[Bounding box mapping data]
┄┄┄┄┄┄┄┄┄┄
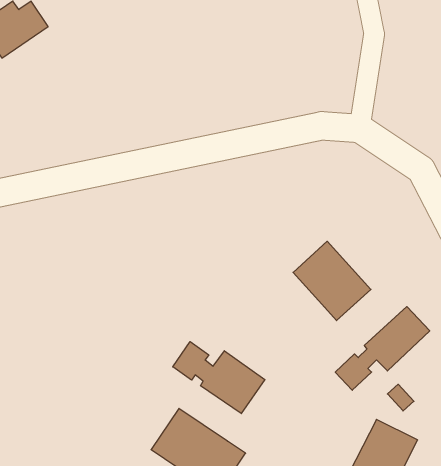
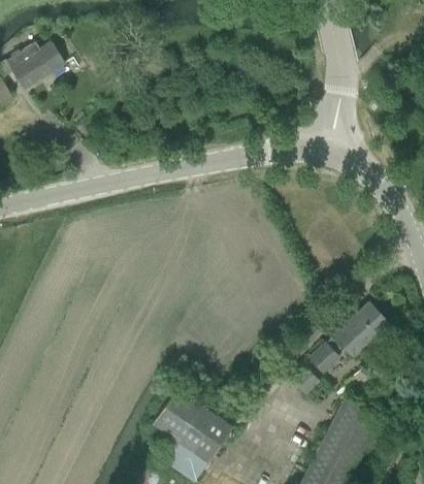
building: [293,241,371,321] -> none
building: [173,342,265,414] -> none

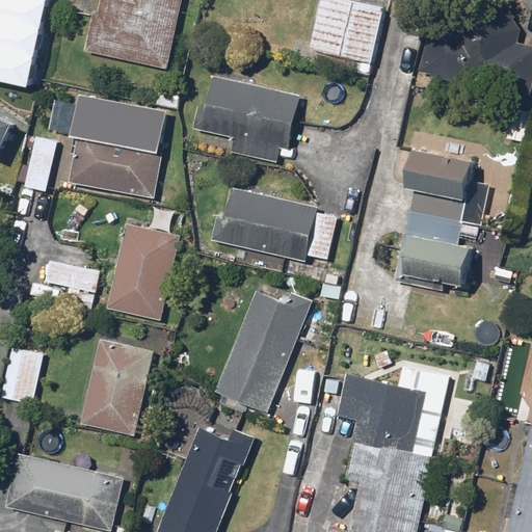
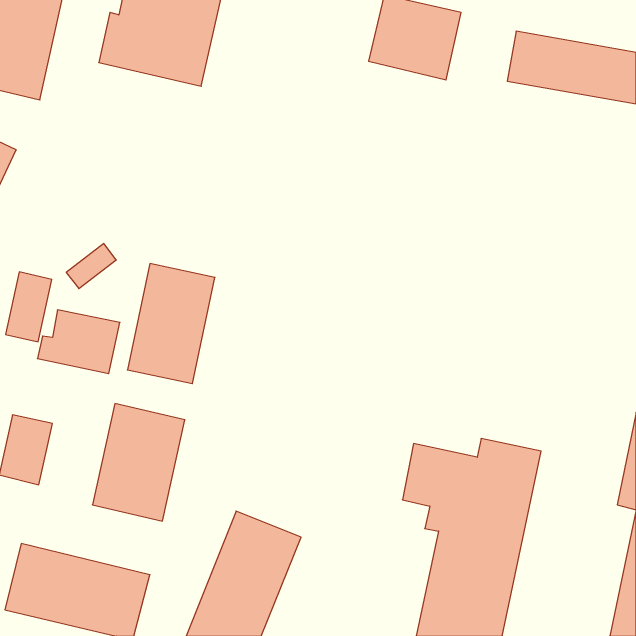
building: [197,75,300,163] -> none
building: [68,97,164,202] -> none
building: [21,134,59,192] -> [6,272,52,342]
building: [397,148,474,283] -> none
building: [214,186,337,262] -> none
building: [213,283,313,415] -> none

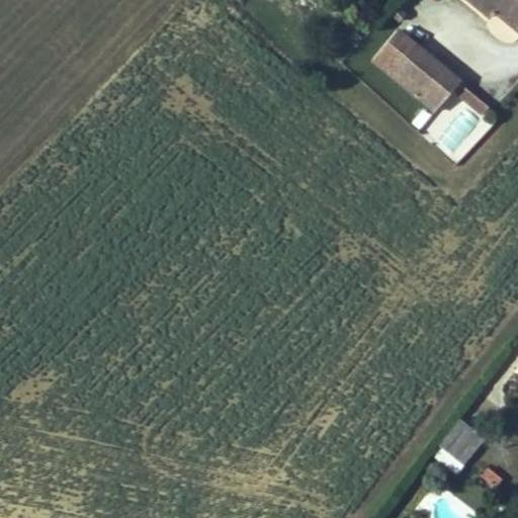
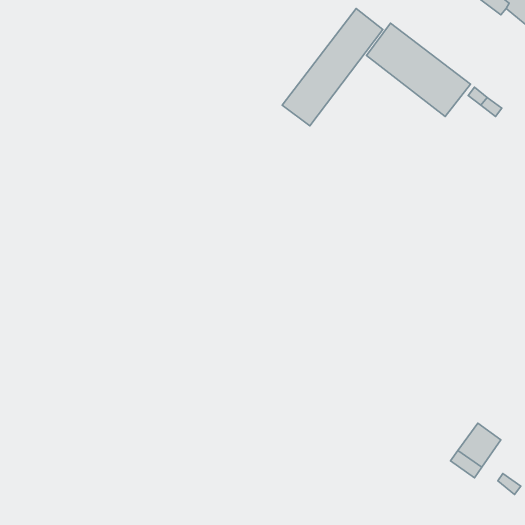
building: none -> [282,8,383,126]

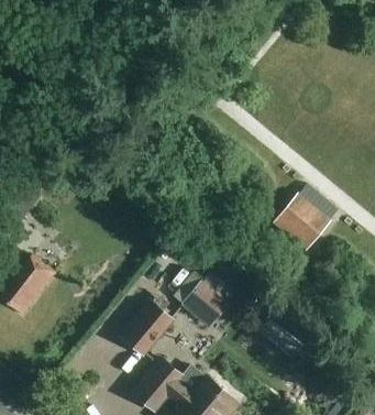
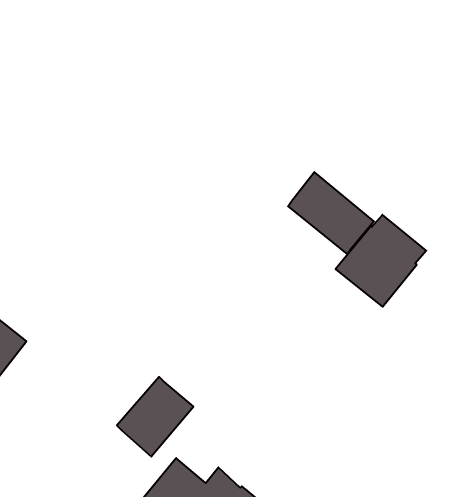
building: none -> [288,172,374,254]
building: [173,271,236,319] -> none

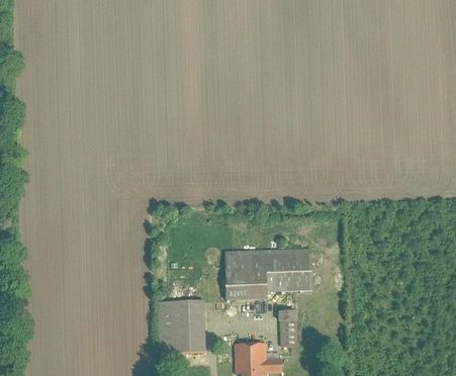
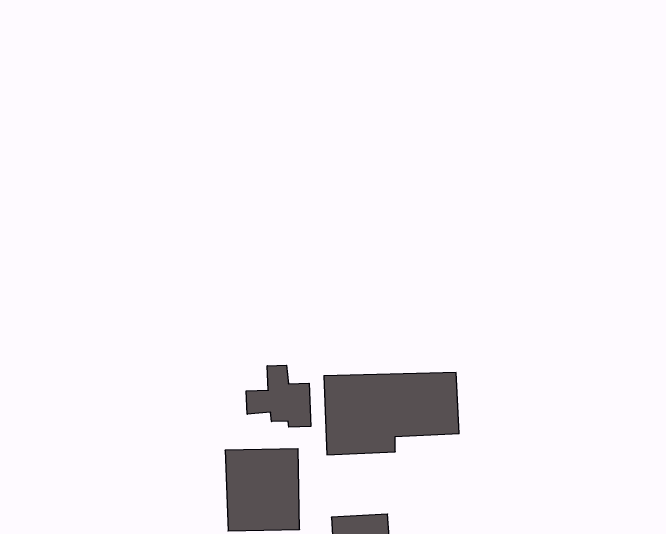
building: none -> [246,365,311,427]
building: [275,310,300,346] -> none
┄┄┄┄┄┄┄┄┄┄
*TO-DO ITEM*:
List every line in the records above that contains the word "none".

*ANSWER SECTION*:
building: [293,241,371,321] -> none
building: [173,342,265,414] -> none
building: [197,75,300,163] -> none
building: [68,97,164,202] -> none
building: [397,148,474,283] -> none
building: [214,186,337,262] -> none
building: [213,283,313,415] -> none
building: none -> [282,8,383,126]
building: none -> [288,172,374,254]
building: [173,271,236,319] -> none
building: none -> [246,365,311,427]
building: [275,310,300,346] -> none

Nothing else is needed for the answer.